## Task objective
Only the lines from the one with "none -> orange plate E1:E2 level 1" to the end of the listing below should be set down, exactly as written and without any pictures.

## Available records
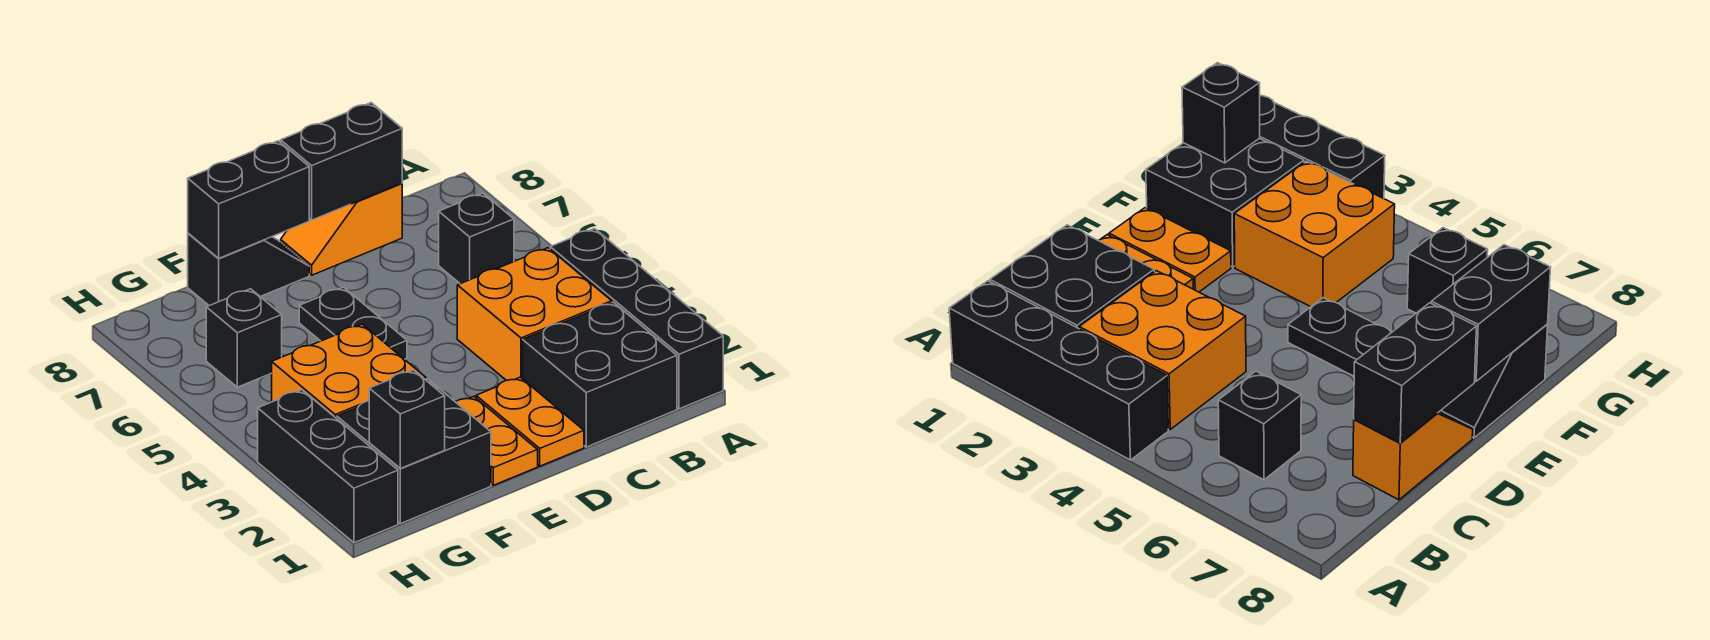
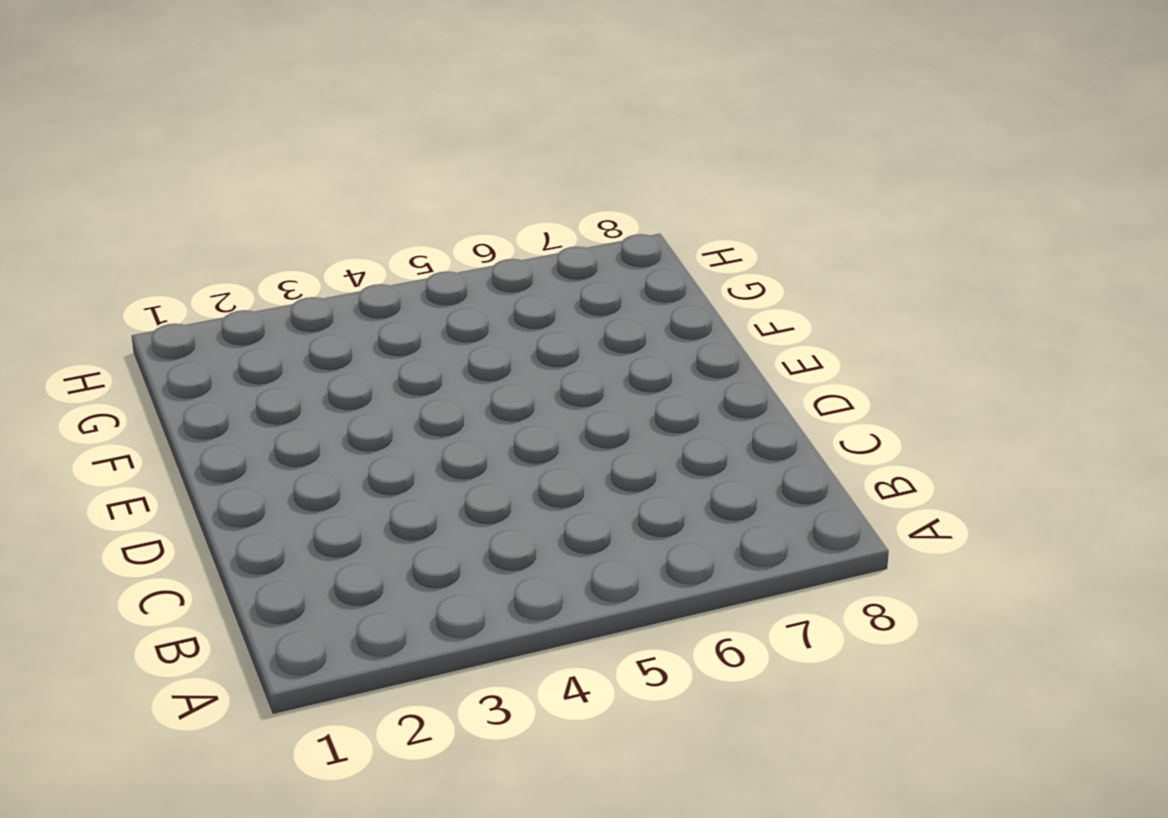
none -> black brick A1:A4 level 1
none -> black brick B1:C2 level 1
none -> orange brick B3:C4 level 1

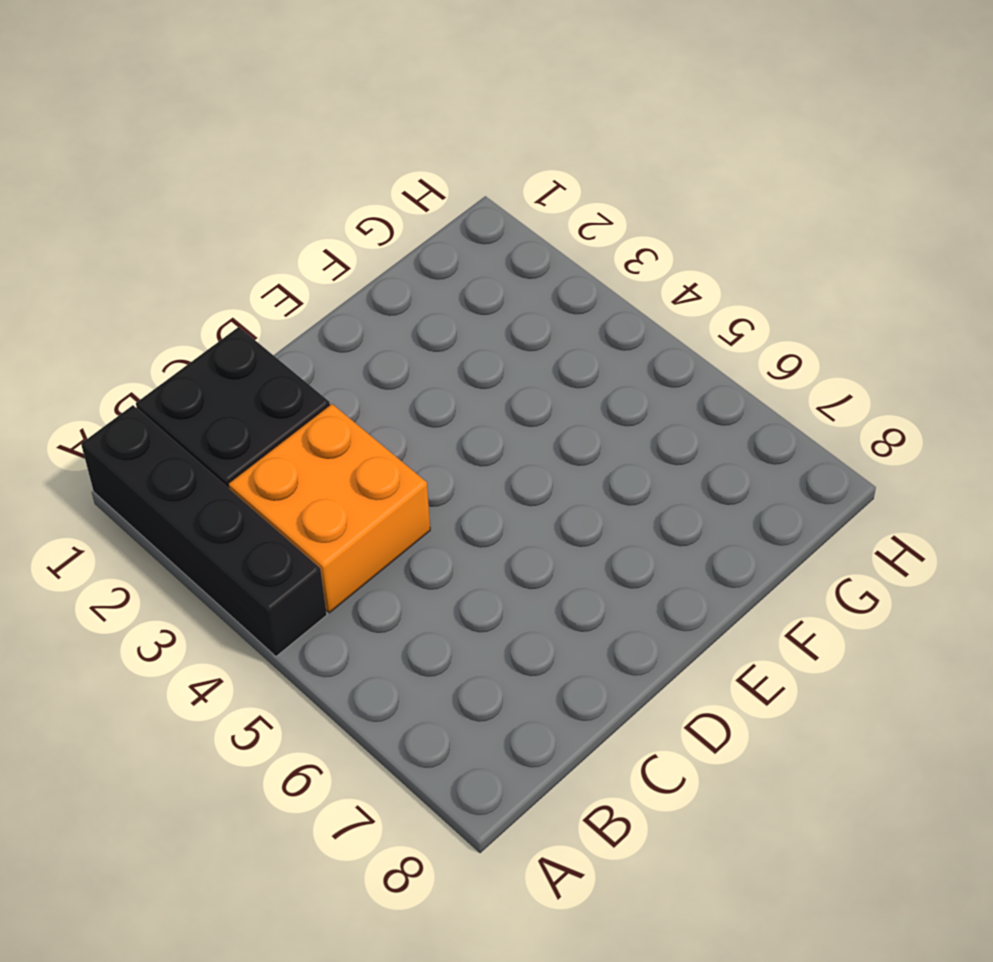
none -> black brick B6 level 1
none -> orange slope C8:D8 level 1 top C
none -> orange plate D1:D2 level 1

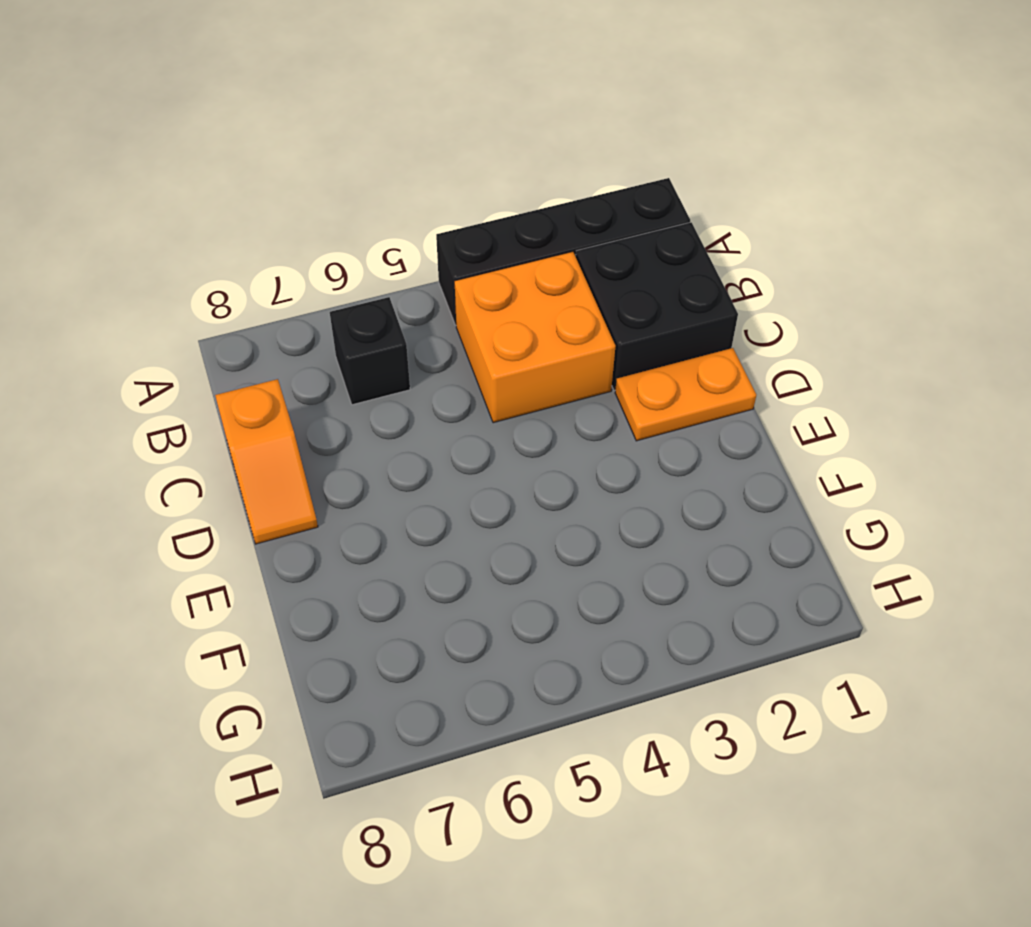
none -> orange plate E1:E2 level 1
none -> black plate E5:E6 level 1
none -> black slope E8:F8 level 1 top F

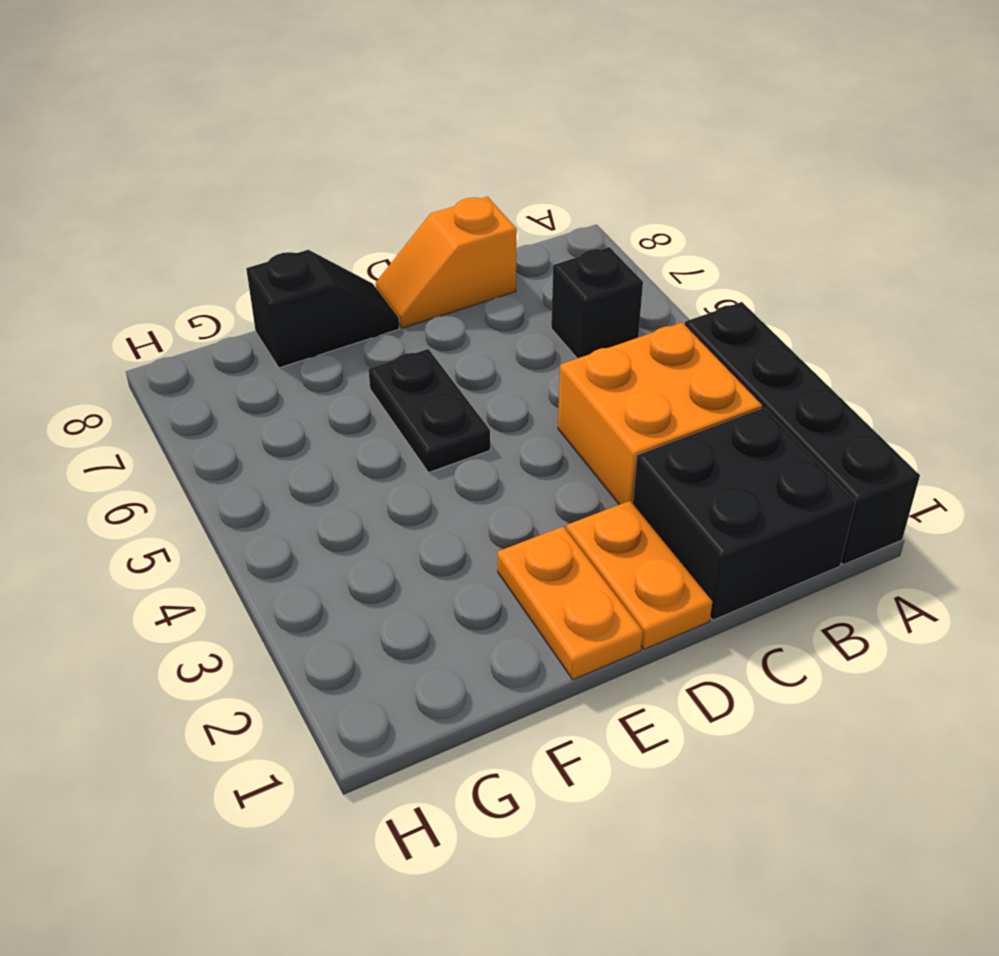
none -> black brick F1:G2 level 1
none -> orange brick F3:G4 level 1
none -> black brick G6 level 1

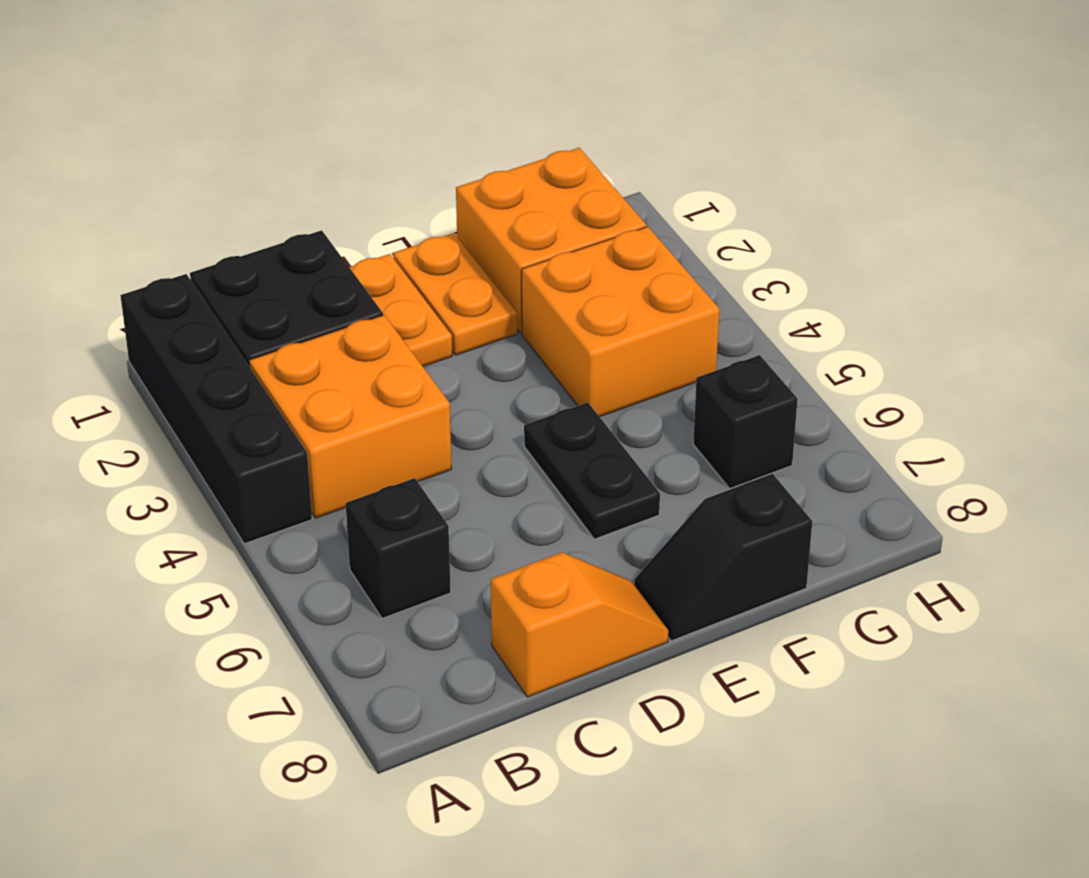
orange brick F1:G2 level 1 -> black brick F1:G2 level 1
none -> black brick H1:H3 level 1
none -> black brick C8:D8 level 2
none -> black brick E8:F8 level 2

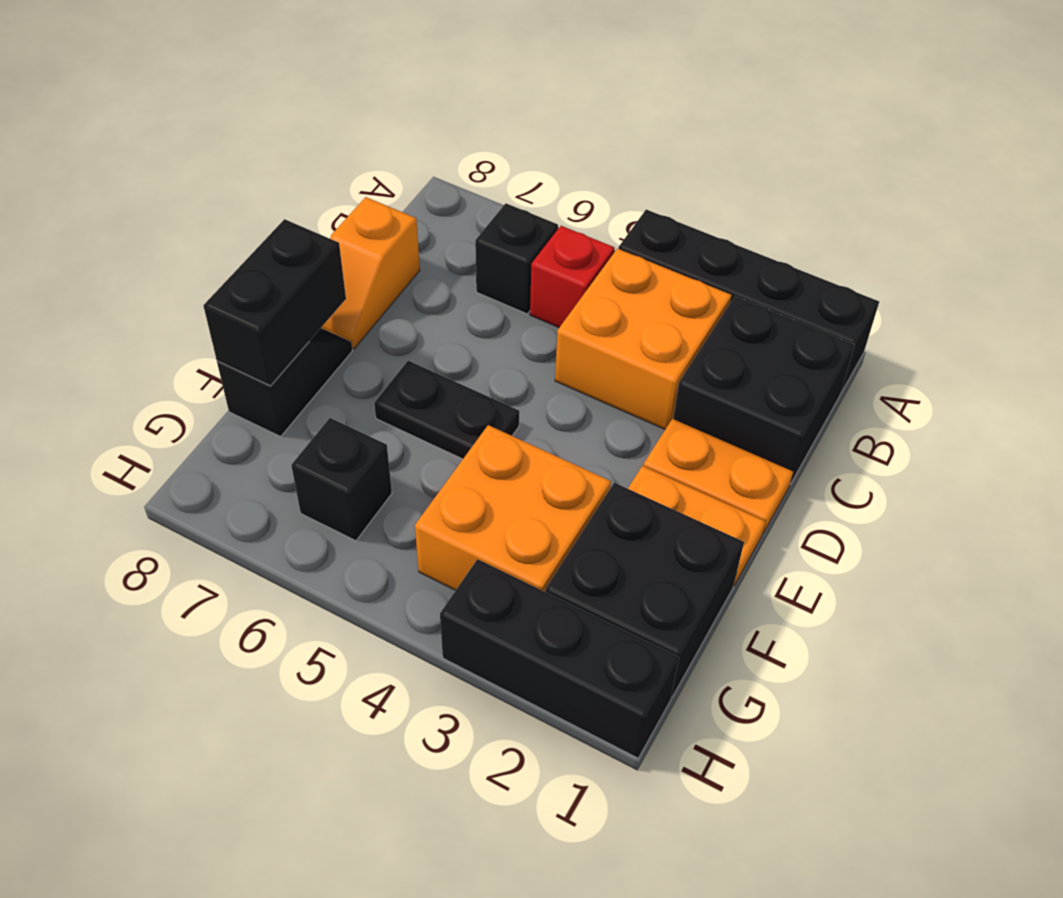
red brick B5 level 1 -> none
none -> black brick C8:D8 level 2
none -> black brick G1 level 2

## Result for this exercise
none -> orange plate E1:E2 level 1
none -> black plate E5:E6 level 1
none -> black slope E8:F8 level 1 top F

none -> black brick F1:G2 level 1
none -> orange brick F3:G4 level 1
none -> black brick G6 level 1

orange brick F1:G2 level 1 -> black brick F1:G2 level 1
none -> black brick H1:H3 level 1
none -> black brick C8:D8 level 2
none -> black brick E8:F8 level 2

red brick B5 level 1 -> none
none -> black brick C8:D8 level 2
none -> black brick G1 level 2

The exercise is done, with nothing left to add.